## Instructions for the task
Quote the part of the listing that opens with the line containing "edge is located at coordinates (705, 417)." and closes with the line containing "Find the location of a particular element. This", with both of those lines included.

## Information shown
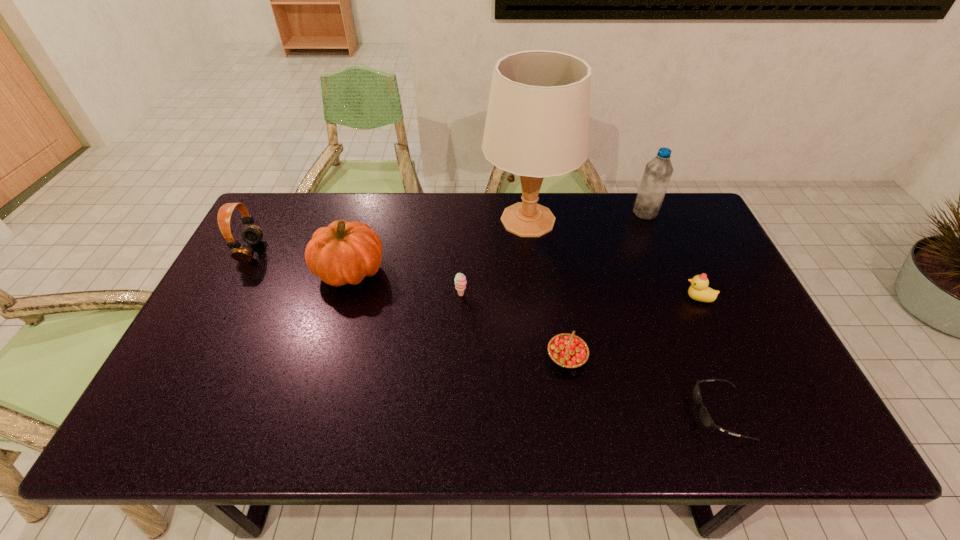
Where is `vacant space located 0.210m on the front-facing side of the nearest object`? This screenshot has width=960, height=540. vacant space located 0.210m on the front-facing side of the nearest object is located at coordinates (601, 413).

Identify the location of table lamp at the far edge. (537, 125).

Locate an element on the screen. The width and height of the screenshot is (960, 540). water bottle that is at the far edge is located at coordinates (658, 171).

This screenshot has width=960, height=540. In order to click on object that is at the near edge in this screenshot , I will do `click(705, 417)`.

I want to click on object that is at the left edge, so click(x=252, y=234).

I want to click on water bottle that is at the right edge, so coord(658,171).

Identify the location of duckling at the right edge. The image size is (960, 540). (699, 290).

Where is `sunglasses present at the right edge`? sunglasses present at the right edge is located at coordinates (705, 417).

Find the location of a particular element. This screenshot has width=960, height=540. object located at the far right corner is located at coordinates (658, 171).

Find the location of a particular element. object located at the near right corner is located at coordinates (705, 417).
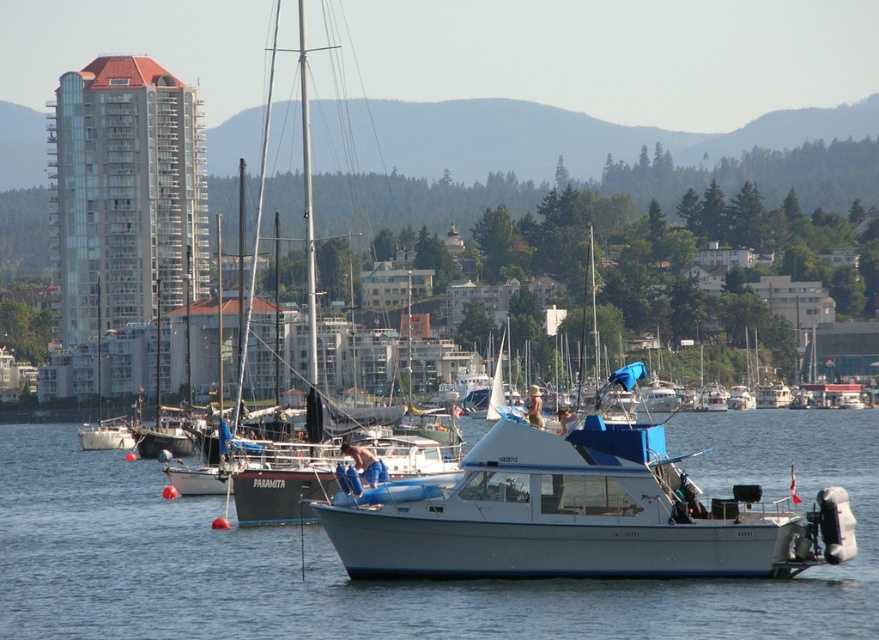
Question: Which object is farther from the camera taking this photo?

Choices:
 (A) white glossy water at center
 (B) white matte sailboat at center

Answer: (B)

Question: Estimate the real-world distances between objects in this image. Which object is farther from the white glossy water at center?

Choices:
 (A) white glossy boat at center
 (B) white matte sailboat at center

Answer: (A)

Question: Which object is the farthest from the white glossy water at center?

Choices:
 (A) white glossy boat at center
 (B) white matte sailboat at center

Answer: (A)

Question: Can you confirm if white glossy boat at center is positioned below white matte sailboat at center?

Choices:
 (A) no
 (B) yes

Answer: (B)

Question: Can you confirm if white glossy water at center is wider than white glossy boat at center?

Choices:
 (A) no
 (B) yes

Answer: (B)

Question: Does white glossy water at center lie behind white matte sailboat at center?

Choices:
 (A) yes
 (B) no

Answer: (B)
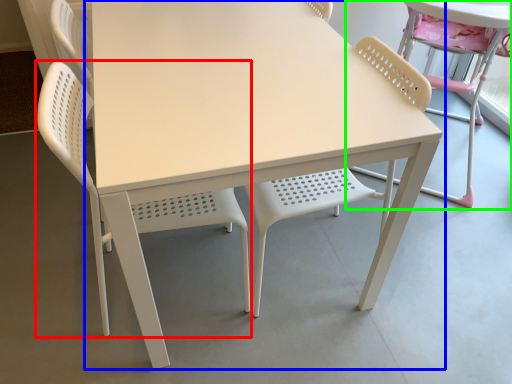
Question: Considering the real-world distances, which object is closest to chair (highlighted by a red box)? table (highlighted by a blue box) or chair (highlighted by a green box).

Choices:
 (A) table
 (B) chair

Answer: (A)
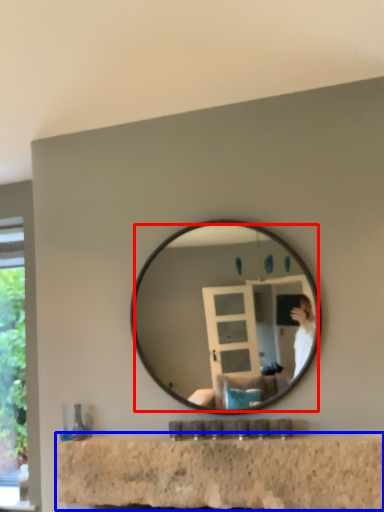
Question: Which object is closer to the camera taking this photo, mirror (highlighted by a red box) or counter top (highlighted by a blue box)?

Choices:
 (A) mirror
 (B) counter top

Answer: (B)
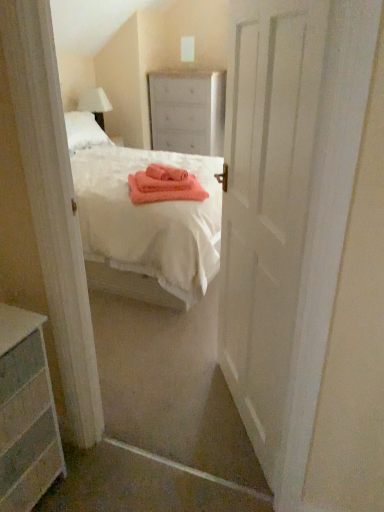
Question: Is white fabric lampshade at upper left positioned before white wood dresser at upper center?

Choices:
 (A) no
 (B) yes

Answer: (B)

Question: From a real-world perspective, is white fabric lampshade at upper left located beneath white wood dresser at upper center?

Choices:
 (A) no
 (B) yes

Answer: (A)

Question: Is white fabric lampshade at upper left completely or partially outside of white wood dresser at upper center?

Choices:
 (A) yes
 (B) no

Answer: (A)

Question: Is white fabric lampshade at upper left wider than white wood dresser at upper center?

Choices:
 (A) yes
 (B) no

Answer: (B)

Question: Is white wood dresser at upper center located within white fabric lampshade at upper left?

Choices:
 (A) no
 (B) yes

Answer: (A)

Question: In terms of height, does gray striped dresser at lower left look taller or shorter compared to white matte door at center?

Choices:
 (A) short
 (B) tall

Answer: (A)

Question: Based on their sizes in the image, would you say gray striped dresser at lower left is bigger or smaller than white matte door at center?

Choices:
 (A) small
 (B) big

Answer: (A)

Question: From a real-world perspective, is gray striped dresser at lower left positioned above or below white matte door at center?

Choices:
 (A) above
 (B) below

Answer: (B)

Question: In terms of width, does gray striped dresser at lower left look wider or thinner when compared to white matte door at center?

Choices:
 (A) thin
 (B) wide

Answer: (B)

Question: From a real-world perspective, is white matte door at center physically located above or below gray striped dresser at lower left?

Choices:
 (A) above
 (B) below

Answer: (A)

Question: In terms of height, does white matte door at center look taller or shorter compared to gray striped dresser at lower left?

Choices:
 (A) short
 (B) tall

Answer: (B)

Question: Do you think white matte door at center is within gray striped dresser at lower left, or outside of it?

Choices:
 (A) inside
 (B) outside

Answer: (B)

Question: In terms of size, does white matte door at center appear bigger or smaller than gray striped dresser at lower left?

Choices:
 (A) big
 (B) small

Answer: (A)

Question: In terms of height, does gray striped dresser at lower left look taller or shorter compared to white fabric lampshade at upper left?

Choices:
 (A) short
 (B) tall

Answer: (B)

Question: Is gray striped dresser at lower left bigger or smaller than white fabric lampshade at upper left?

Choices:
 (A) big
 (B) small

Answer: (A)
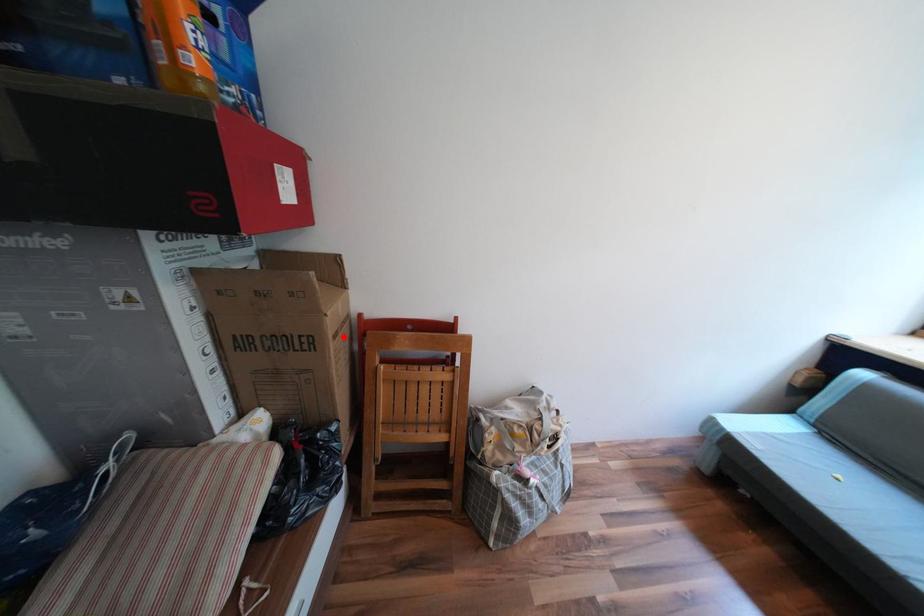
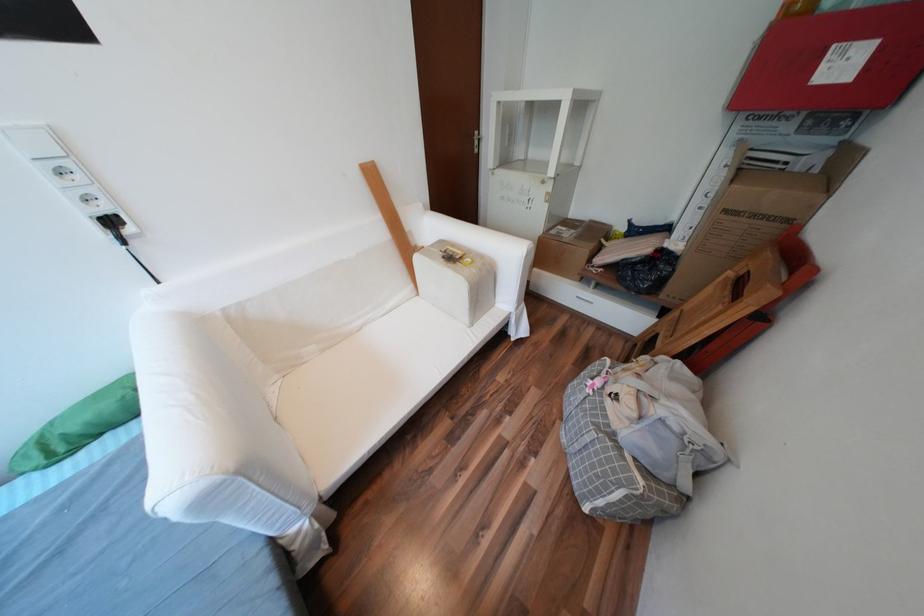
The point at the highlighted location is marked in the first image. Where is the corresponding point in the second image?

(736, 211)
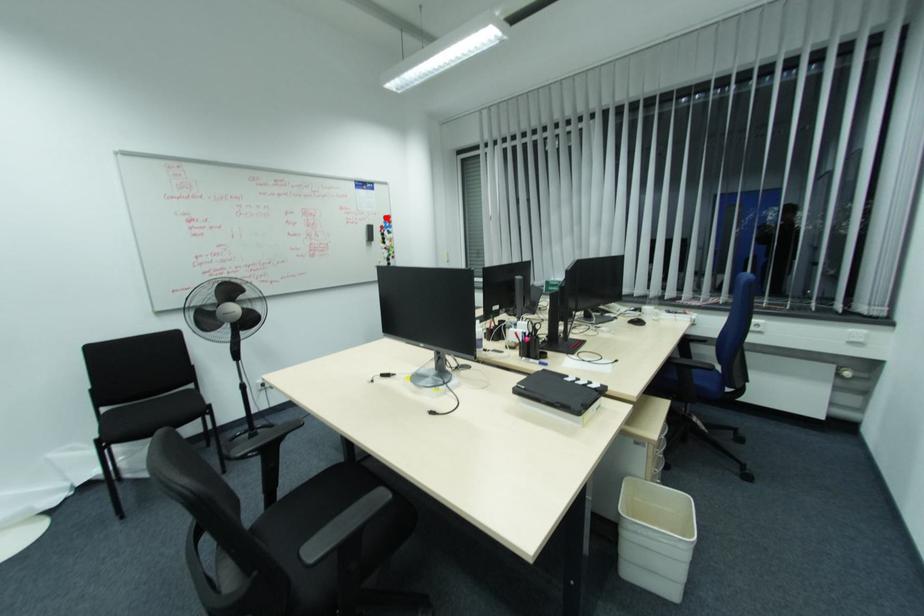
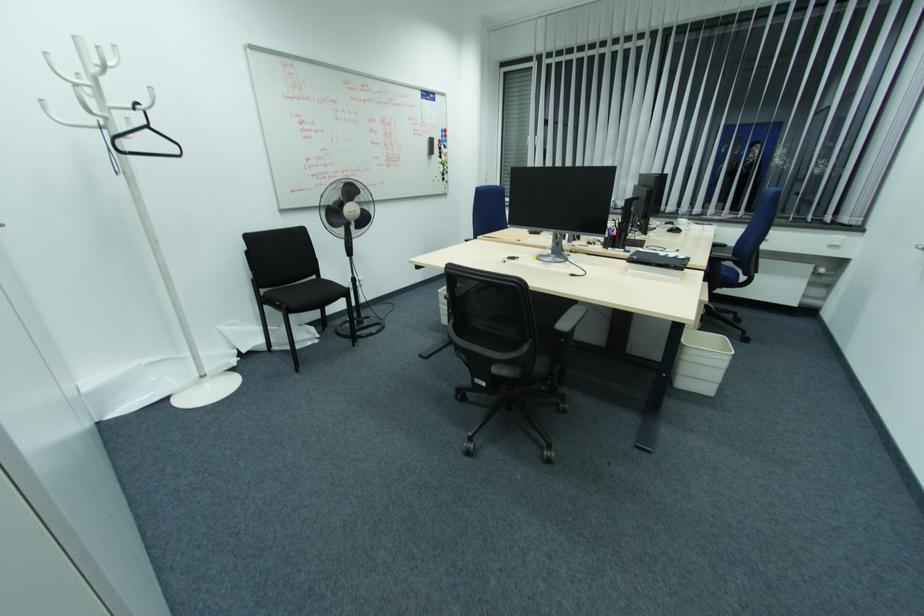
The point at the highlighted location is marked in the first image. Where is the corresponding point in the second image?

(444, 131)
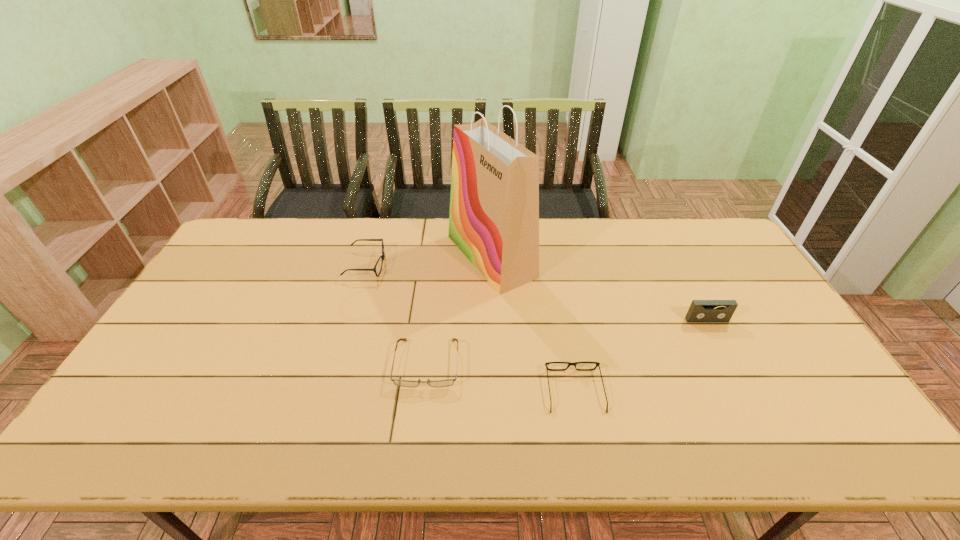
Find the location of a particular element. the tallest object is located at coordinates (494, 204).

Locate an element on the screen. The height and width of the screenshot is (540, 960). the third farthest object is located at coordinates (700, 311).

This screenshot has height=540, width=960. Find the location of `the fourth shortest object`. the fourth shortest object is located at coordinates (700, 311).

You are a GUI agent. You are given a task and a screenshot of the screen. Output one action in this format:
    pyautogui.click(x=<x>, y=<y>)
    Task: Click on the third shortest object
    
    Given the screenshot: What is the action you would take?
    pyautogui.click(x=382, y=256)

Identify the location of the farthest spectacles. (382, 256).

Find the location of a particular element. the second spectacles from left to right is located at coordinates (404, 383).

Locate an element on the screen. The width and height of the screenshot is (960, 540). the rightmost spectacles is located at coordinates (569, 363).

Where is `free spot located 0.380m on the right of the tallest object`? The height and width of the screenshot is (540, 960). free spot located 0.380m on the right of the tallest object is located at coordinates (647, 256).

Locate an element on the screen. The image size is (960, 540). free point located 0.170m on the front-facing side of the rightmost object is located at coordinates (732, 371).

Image resolution: width=960 pixels, height=540 pixels. Identify the location of free space located on the front-facing side of the tallest spectacles. (486, 265).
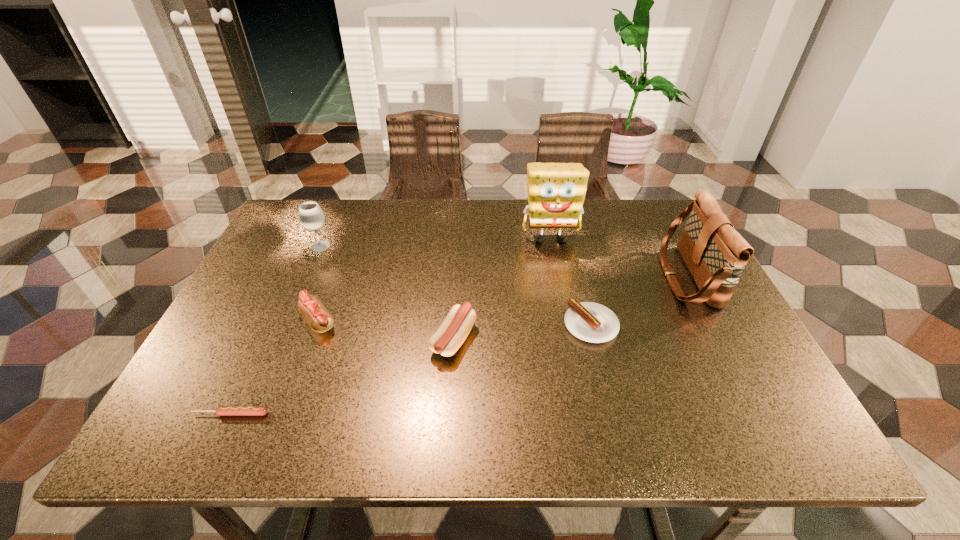
Where is `object at the near edge`? object at the near edge is located at coordinates (221, 410).

The image size is (960, 540). In order to click on wineglass located in the left edge section of the desktop in this screenshot , I will do click(311, 216).

What are the coordinates of `sausage located at the left edge` in the screenshot? It's located at (221, 410).

The width and height of the screenshot is (960, 540). I want to click on object present at the right edge, so click(715, 253).

Identify the location of object present at the far left corner. This screenshot has height=540, width=960. (311, 216).

At what (x,y) coordinates should I click in order to perform the action: click on object that is positioned at the near left corner. Please return your answer as a coordinate pair (x, y). The width and height of the screenshot is (960, 540). Looking at the image, I should click on (221, 410).

Locate an element on the screen. object located at the far right corner is located at coordinates (715, 253).

The height and width of the screenshot is (540, 960). What are the coordinates of `free location at the far edge` in the screenshot? It's located at pos(564,234).

Locate an element on the screen. This screenshot has width=960, height=540. free space at the near edge of the desktop is located at coordinates (709, 435).

This screenshot has height=540, width=960. I want to click on blank area at the left edge, so click(292, 305).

## Answer section
Where is `sunglasses present at the right edge`? sunglasses present at the right edge is located at coordinates (705, 417).

Find the location of a particular element. This screenshot has width=960, height=540. object located at the far right corner is located at coordinates (658, 171).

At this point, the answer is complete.